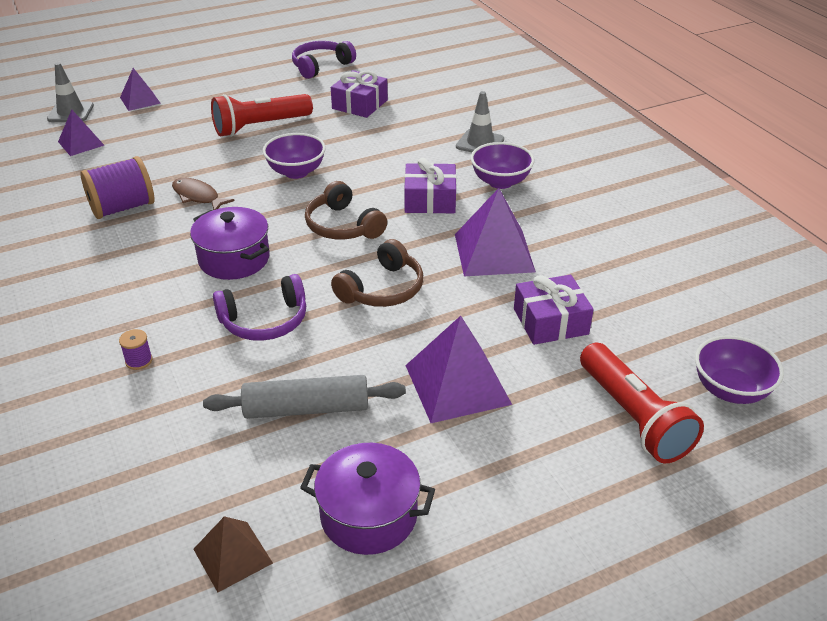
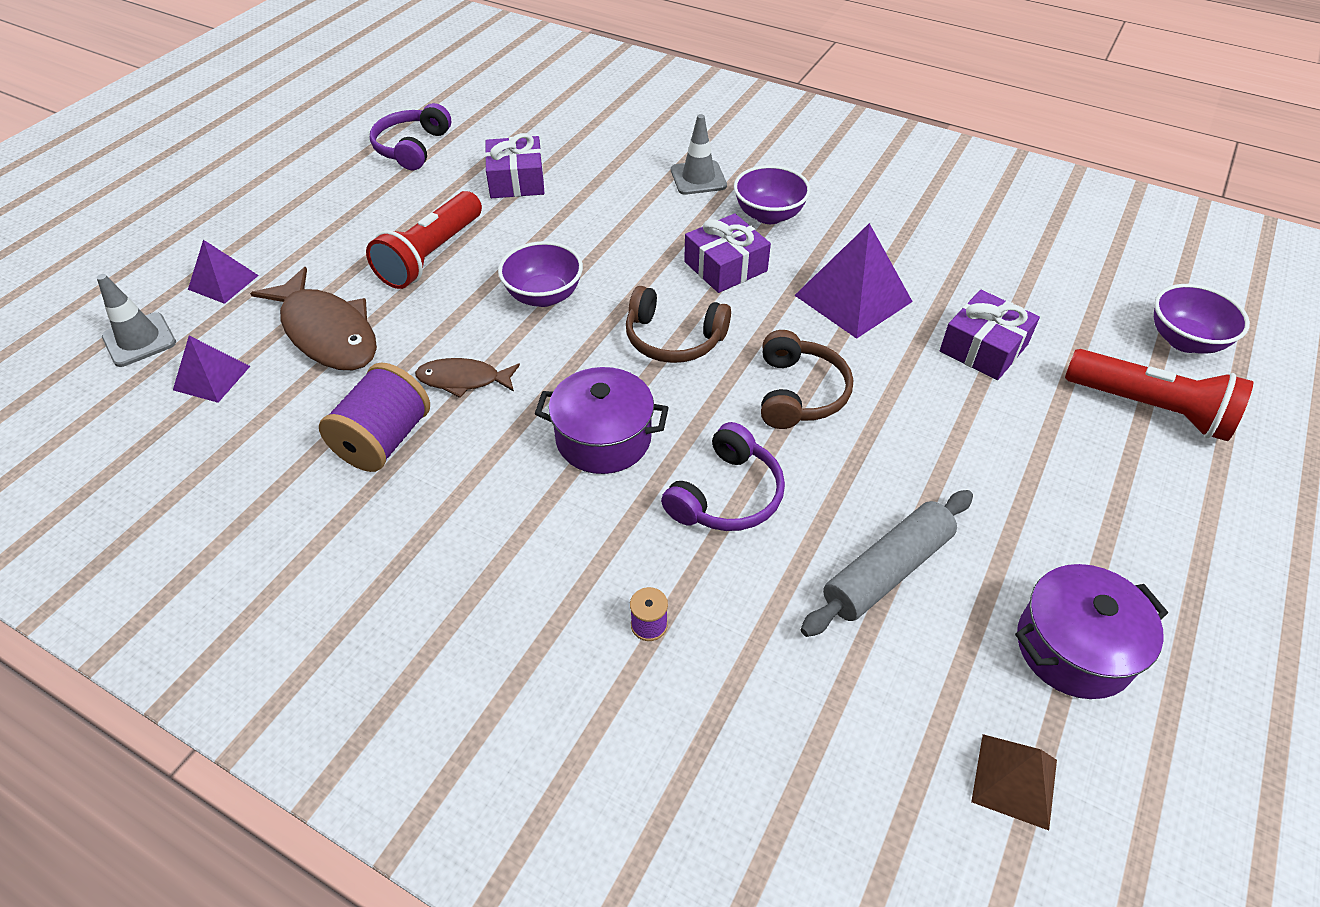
camera: 35 degrees left, 10 degrees up
(159, 144) = (327, 332): none -> brown fish
(457, 384) = (984, 460): purple pyramid -> none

▸ **About this exercise**
Using the data above, return each line that includes the word "none".

▸ **Answer space**
(159, 144) = (327, 332): none -> brown fish
(457, 384) = (984, 460): purple pyramid -> none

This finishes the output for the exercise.